* [Task to carry out]:
Starting with the line that contains "type=move; before=red mug;", write out each line through the end of the listing, unchanged. Output nothing else.

* [Available data]:
#####

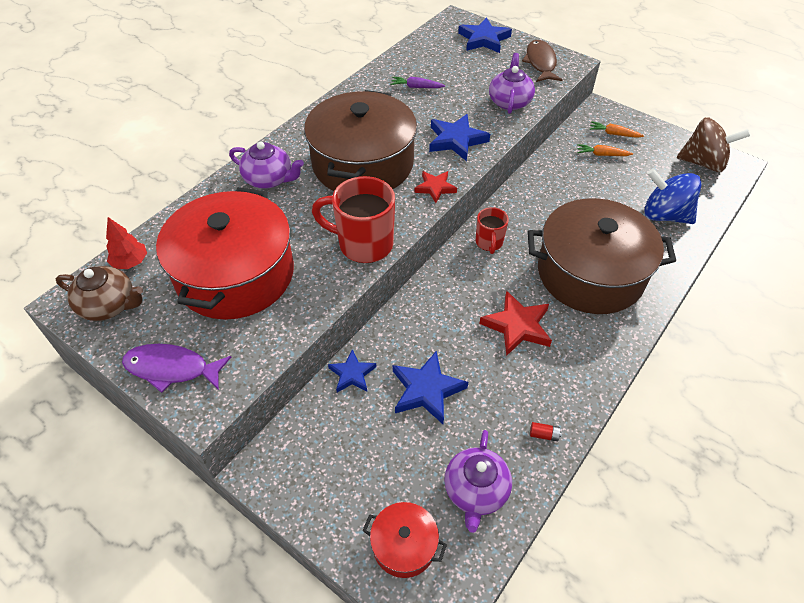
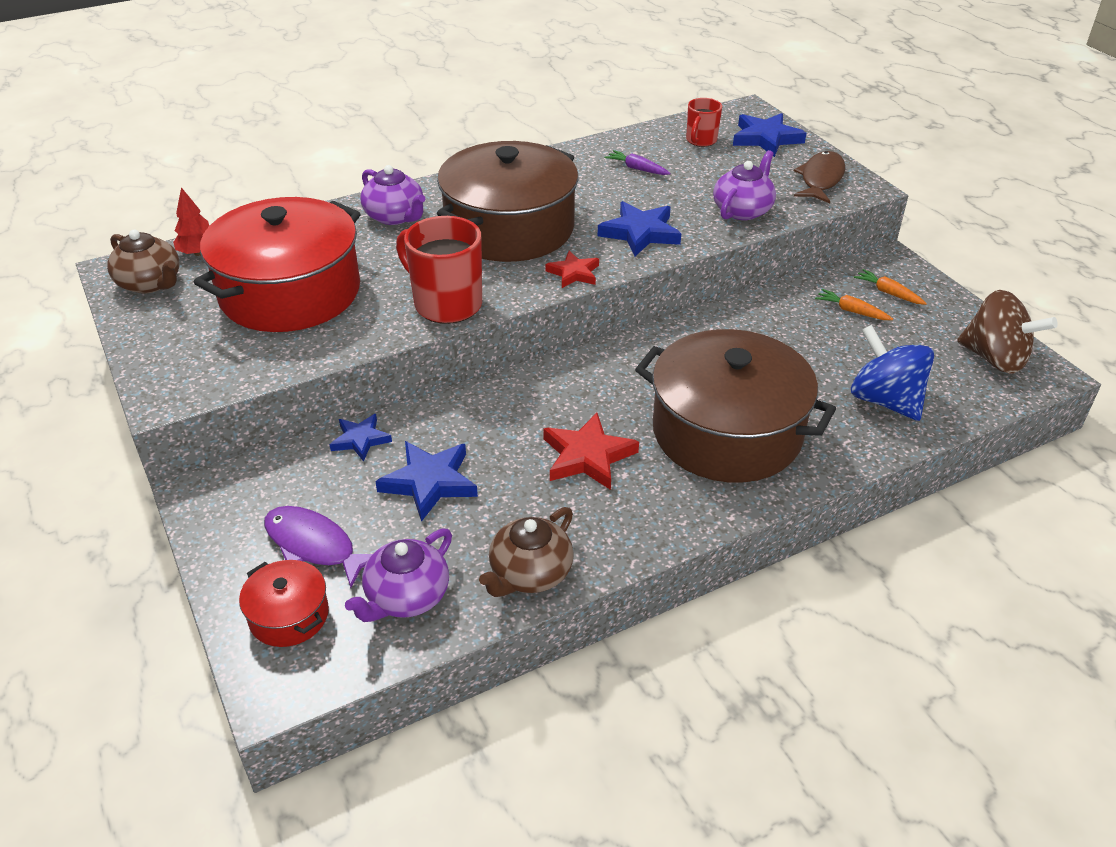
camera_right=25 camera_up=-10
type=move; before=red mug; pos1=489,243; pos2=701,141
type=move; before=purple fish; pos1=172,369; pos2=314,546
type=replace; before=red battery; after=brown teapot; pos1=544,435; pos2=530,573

#####

* [The answer]:
type=move; before=red mug; pos1=489,243; pos2=701,141
type=move; before=purple fish; pos1=172,369; pos2=314,546
type=replace; before=red battery; after=brown teapot; pos1=544,435; pos2=530,573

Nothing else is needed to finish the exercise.